== Work instructions ==
Every entry is to be returned as it stands, apart from the pictures.

== Data shown ==
• • • •
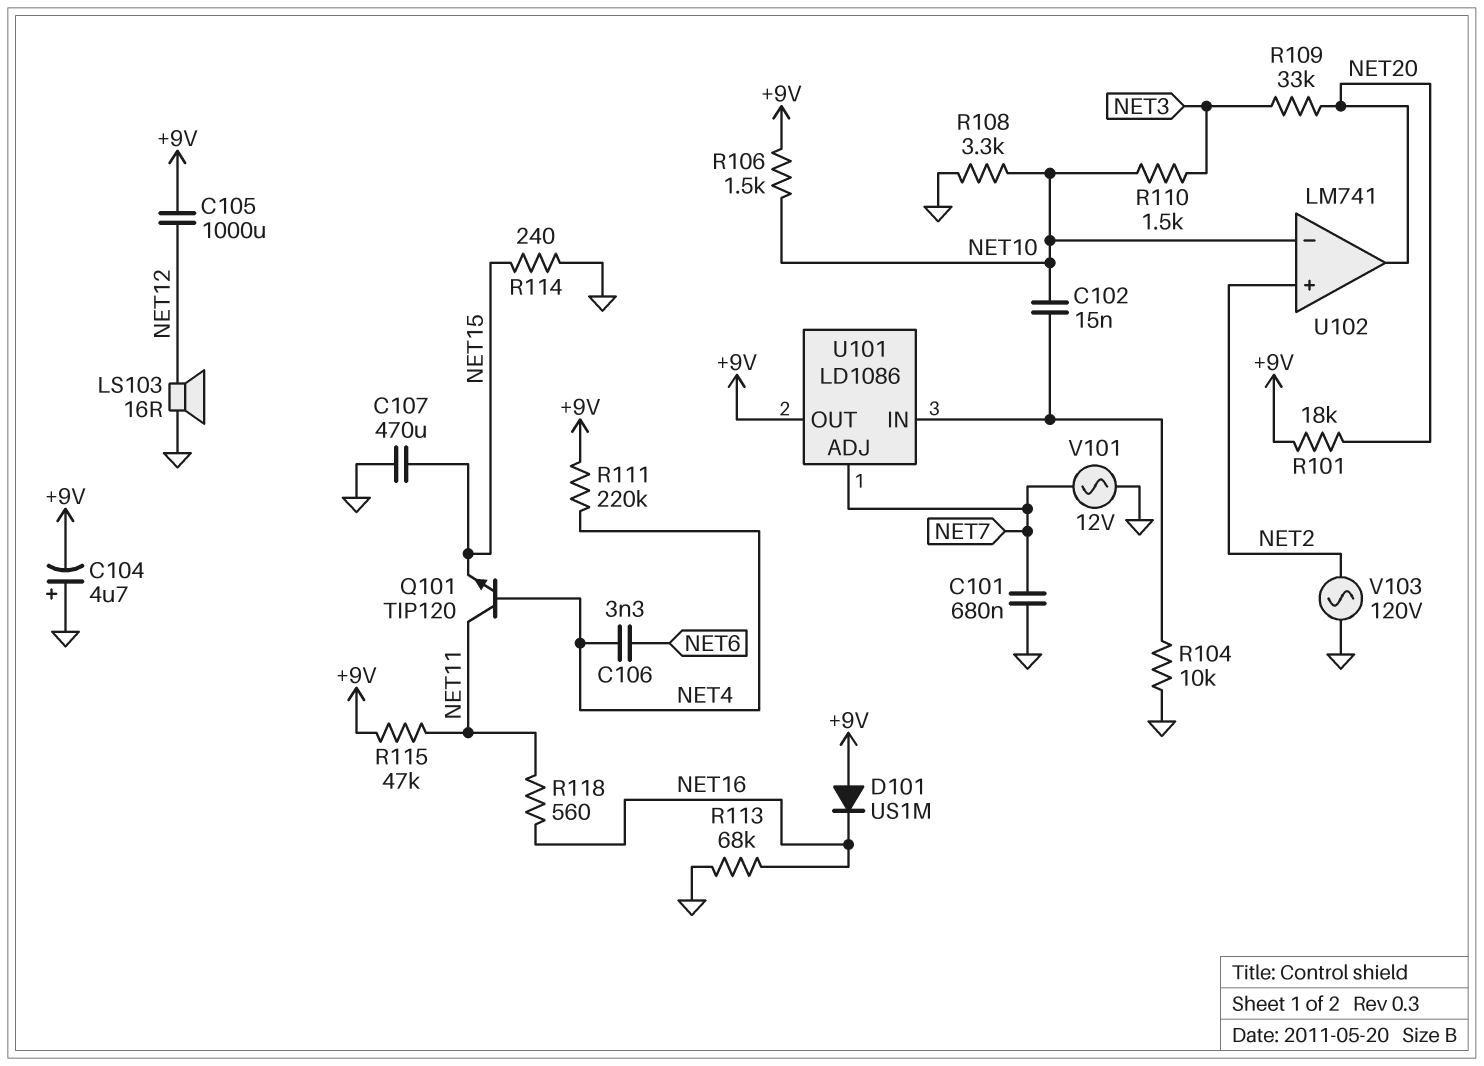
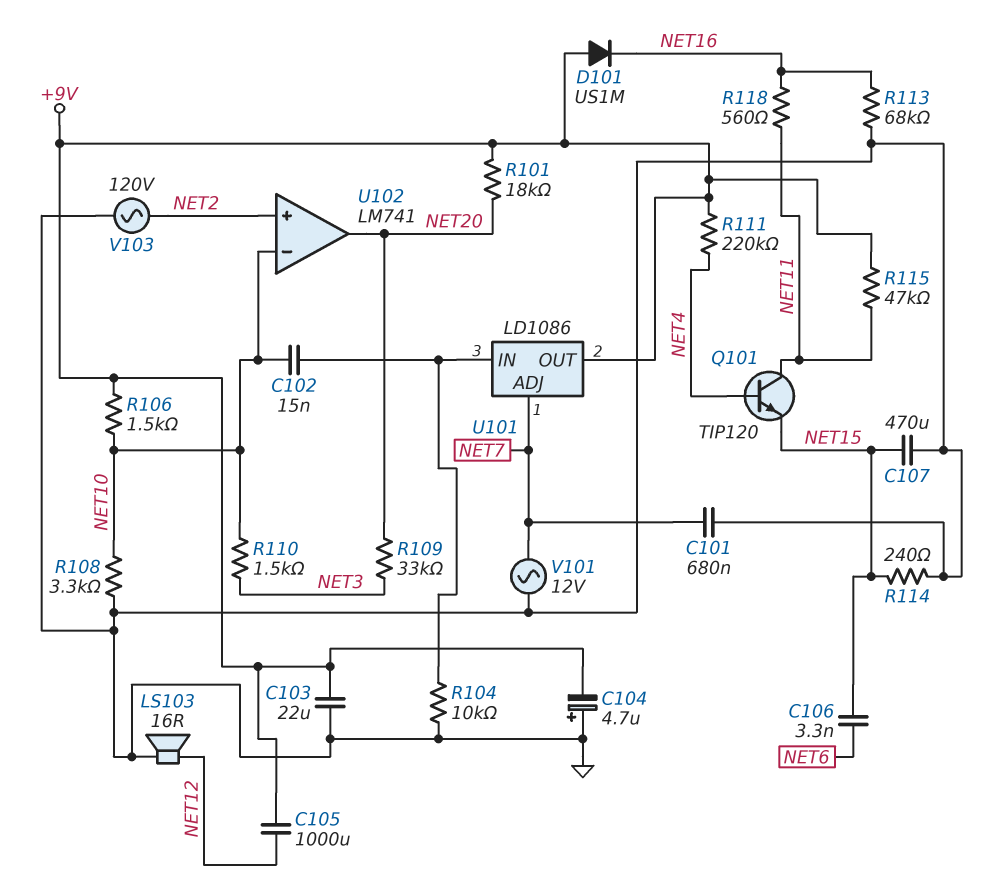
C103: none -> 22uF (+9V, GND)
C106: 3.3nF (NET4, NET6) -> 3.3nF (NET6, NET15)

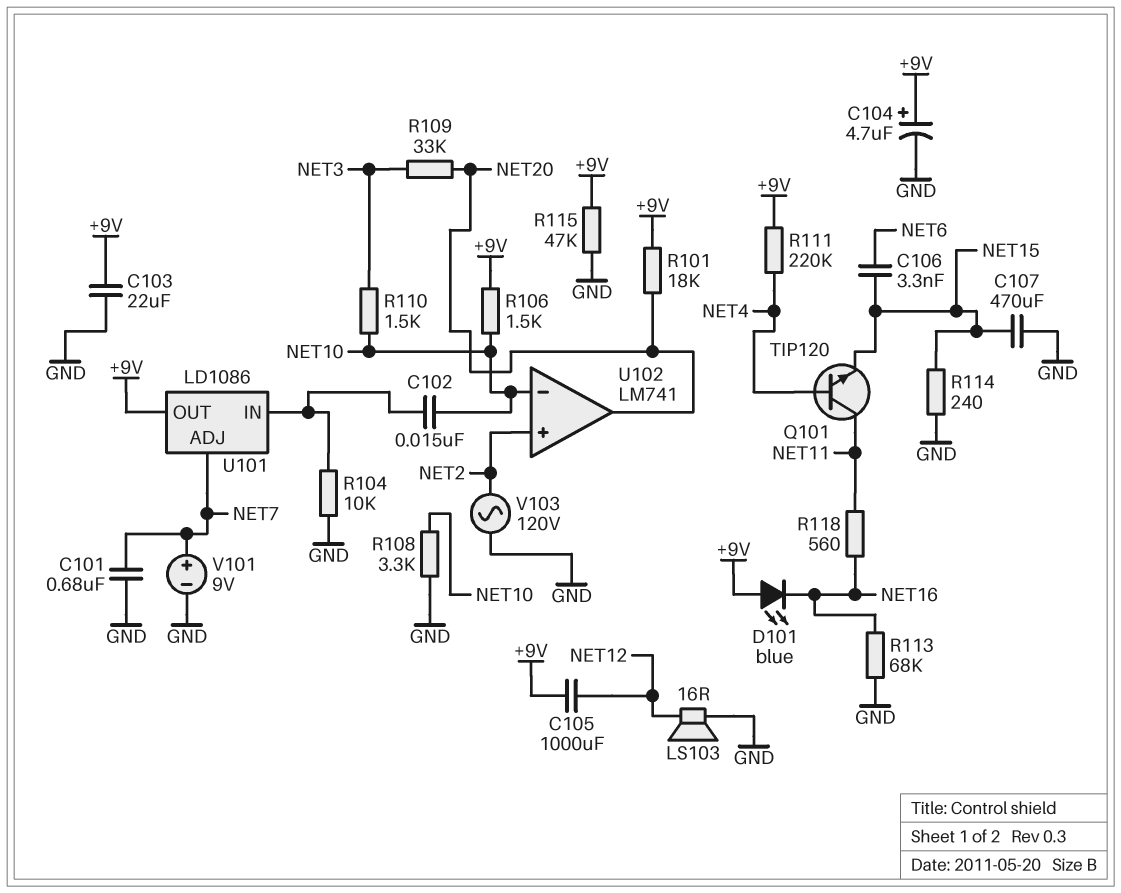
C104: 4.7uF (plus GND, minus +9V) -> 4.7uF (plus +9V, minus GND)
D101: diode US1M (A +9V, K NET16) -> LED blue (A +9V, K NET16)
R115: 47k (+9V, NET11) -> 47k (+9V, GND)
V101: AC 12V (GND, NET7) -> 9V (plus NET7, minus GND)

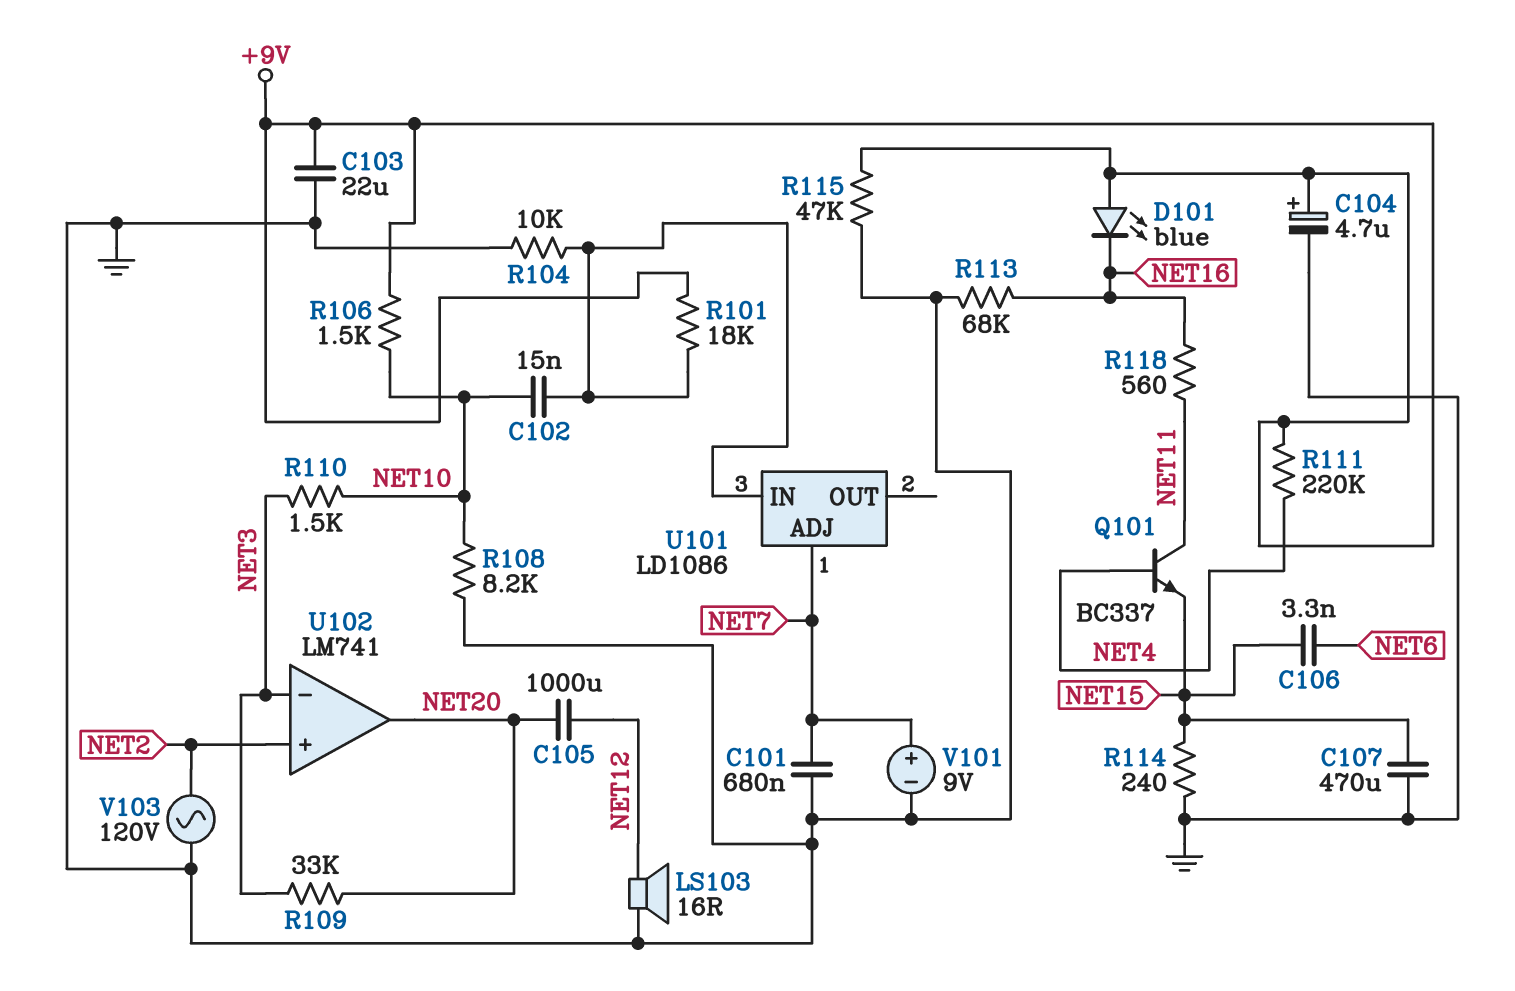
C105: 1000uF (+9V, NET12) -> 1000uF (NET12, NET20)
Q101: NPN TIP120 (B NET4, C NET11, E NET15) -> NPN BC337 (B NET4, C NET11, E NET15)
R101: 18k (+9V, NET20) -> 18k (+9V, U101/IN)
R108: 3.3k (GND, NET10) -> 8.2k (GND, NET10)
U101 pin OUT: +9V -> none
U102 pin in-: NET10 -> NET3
• • • •
== Solution to the problem ==
C103: none -> 22uF (+9V, GND)
C106: 3.3nF (NET4, NET6) -> 3.3nF (NET6, NET15)

C104: 4.7uF (plus GND, minus +9V) -> 4.7uF (plus +9V, minus GND)
D101: diode US1M (A +9V, K NET16) -> LED blue (A +9V, K NET16)
R115: 47k (+9V, NET11) -> 47k (+9V, GND)
V101: AC 12V (GND, NET7) -> 9V (plus NET7, minus GND)

C105: 1000uF (+9V, NET12) -> 1000uF (NET12, NET20)
Q101: NPN TIP120 (B NET4, C NET11, E NET15) -> NPN BC337 (B NET4, C NET11, E NET15)
R101: 18k (+9V, NET20) -> 18k (+9V, U101/IN)
R108: 3.3k (GND, NET10) -> 8.2k (GND, NET10)
U101 pin OUT: +9V -> none
U102 pin in-: NET10 -> NET3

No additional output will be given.